Return the run of lines below that opens with the line containing "new,,,JET-BLACK VASE,539 363" and closes with the line containing "repainted,TURQUOISE DUMBBELL,615 157", keeping each one exact.

### Listed records
▶

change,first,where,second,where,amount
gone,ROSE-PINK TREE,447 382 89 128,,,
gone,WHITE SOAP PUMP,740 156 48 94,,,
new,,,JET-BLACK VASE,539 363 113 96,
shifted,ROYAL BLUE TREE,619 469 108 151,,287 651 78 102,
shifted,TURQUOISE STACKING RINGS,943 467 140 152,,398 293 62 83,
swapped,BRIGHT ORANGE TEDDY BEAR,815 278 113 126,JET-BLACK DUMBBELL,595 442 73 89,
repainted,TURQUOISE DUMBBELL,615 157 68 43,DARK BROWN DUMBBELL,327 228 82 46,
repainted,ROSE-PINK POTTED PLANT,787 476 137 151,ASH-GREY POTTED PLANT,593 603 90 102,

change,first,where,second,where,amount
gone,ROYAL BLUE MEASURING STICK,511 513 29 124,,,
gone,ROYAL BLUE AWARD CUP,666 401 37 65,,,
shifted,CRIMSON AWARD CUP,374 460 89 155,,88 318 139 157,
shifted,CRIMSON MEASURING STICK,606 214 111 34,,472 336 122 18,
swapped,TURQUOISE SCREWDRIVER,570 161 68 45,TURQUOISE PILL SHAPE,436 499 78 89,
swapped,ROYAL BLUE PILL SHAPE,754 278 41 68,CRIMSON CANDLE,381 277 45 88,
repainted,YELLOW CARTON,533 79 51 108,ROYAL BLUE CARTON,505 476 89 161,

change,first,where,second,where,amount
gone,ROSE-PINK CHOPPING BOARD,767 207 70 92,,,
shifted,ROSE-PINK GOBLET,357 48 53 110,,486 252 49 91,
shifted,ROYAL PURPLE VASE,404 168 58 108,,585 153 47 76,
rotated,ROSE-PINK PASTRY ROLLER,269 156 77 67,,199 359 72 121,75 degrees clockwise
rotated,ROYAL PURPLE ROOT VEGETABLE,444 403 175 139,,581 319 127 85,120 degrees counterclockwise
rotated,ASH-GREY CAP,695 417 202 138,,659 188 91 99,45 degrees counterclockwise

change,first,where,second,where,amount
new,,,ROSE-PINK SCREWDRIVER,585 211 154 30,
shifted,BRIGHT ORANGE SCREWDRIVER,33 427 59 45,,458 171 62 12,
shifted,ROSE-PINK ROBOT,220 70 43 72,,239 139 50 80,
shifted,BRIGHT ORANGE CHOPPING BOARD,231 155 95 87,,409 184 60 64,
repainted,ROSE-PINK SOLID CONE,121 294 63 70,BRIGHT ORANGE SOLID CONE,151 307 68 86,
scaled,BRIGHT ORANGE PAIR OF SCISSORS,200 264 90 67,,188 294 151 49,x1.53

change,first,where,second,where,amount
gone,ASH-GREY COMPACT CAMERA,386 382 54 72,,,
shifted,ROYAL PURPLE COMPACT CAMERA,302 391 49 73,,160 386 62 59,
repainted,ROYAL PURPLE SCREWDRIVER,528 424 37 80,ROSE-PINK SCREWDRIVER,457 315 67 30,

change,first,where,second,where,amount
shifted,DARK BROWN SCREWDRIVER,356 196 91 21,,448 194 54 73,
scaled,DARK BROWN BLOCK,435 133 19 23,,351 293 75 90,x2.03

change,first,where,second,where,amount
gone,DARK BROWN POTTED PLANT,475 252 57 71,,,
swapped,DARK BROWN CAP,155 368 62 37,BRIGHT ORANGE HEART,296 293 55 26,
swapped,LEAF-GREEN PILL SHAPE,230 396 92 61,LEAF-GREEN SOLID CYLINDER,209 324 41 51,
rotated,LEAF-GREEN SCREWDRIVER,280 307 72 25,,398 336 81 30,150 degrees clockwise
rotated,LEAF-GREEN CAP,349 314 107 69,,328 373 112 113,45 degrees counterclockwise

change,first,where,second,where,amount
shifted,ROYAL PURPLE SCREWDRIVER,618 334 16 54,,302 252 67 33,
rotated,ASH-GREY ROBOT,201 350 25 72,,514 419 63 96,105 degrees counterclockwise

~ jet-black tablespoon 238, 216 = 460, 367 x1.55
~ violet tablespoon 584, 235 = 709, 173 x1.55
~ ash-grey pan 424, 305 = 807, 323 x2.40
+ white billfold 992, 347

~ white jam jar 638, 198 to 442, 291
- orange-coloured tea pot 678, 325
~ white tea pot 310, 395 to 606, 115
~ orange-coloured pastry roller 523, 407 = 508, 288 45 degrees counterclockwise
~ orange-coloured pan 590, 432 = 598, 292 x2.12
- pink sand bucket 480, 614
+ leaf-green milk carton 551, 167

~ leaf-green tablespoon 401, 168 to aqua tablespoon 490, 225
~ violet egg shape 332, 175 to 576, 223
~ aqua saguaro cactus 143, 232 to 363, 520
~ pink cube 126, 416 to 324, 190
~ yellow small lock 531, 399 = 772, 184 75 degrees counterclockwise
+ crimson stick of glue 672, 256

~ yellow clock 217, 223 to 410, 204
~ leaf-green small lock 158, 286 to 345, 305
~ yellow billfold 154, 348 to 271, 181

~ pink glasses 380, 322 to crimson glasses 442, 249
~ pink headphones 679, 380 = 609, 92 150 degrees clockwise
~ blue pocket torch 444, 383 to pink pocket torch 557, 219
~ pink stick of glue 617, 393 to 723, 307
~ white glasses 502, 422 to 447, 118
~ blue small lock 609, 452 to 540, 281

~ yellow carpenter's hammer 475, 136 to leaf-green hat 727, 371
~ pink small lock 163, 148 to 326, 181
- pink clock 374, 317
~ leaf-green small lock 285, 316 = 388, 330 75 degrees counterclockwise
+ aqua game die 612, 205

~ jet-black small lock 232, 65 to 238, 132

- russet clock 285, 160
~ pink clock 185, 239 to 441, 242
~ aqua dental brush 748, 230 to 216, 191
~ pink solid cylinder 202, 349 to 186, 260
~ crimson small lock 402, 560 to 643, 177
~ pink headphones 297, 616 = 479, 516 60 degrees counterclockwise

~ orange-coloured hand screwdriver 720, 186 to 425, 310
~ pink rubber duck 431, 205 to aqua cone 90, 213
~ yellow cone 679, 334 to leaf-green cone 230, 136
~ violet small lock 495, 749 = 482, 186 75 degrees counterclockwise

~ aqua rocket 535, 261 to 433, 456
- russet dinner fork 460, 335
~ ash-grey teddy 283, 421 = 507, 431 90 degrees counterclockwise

◀

### Exercise output
new,,,JET-BLACK VASE,539 363 113 96,
shifted,ROYAL BLUE TREE,619 469 108 151,,287 651 78 102,
shifted,TURQUOISE STACKING RINGS,943 467 140 152,,398 293 62 83,
swapped,BRIGHT ORANGE TEDDY BEAR,815 278 113 126,JET-BLACK DUMBBELL,595 442 73 89,
repainted,TURQUOISE DUMBBELL,615 157 68 43,DARK BROWN DUMBBELL,327 228 82 46,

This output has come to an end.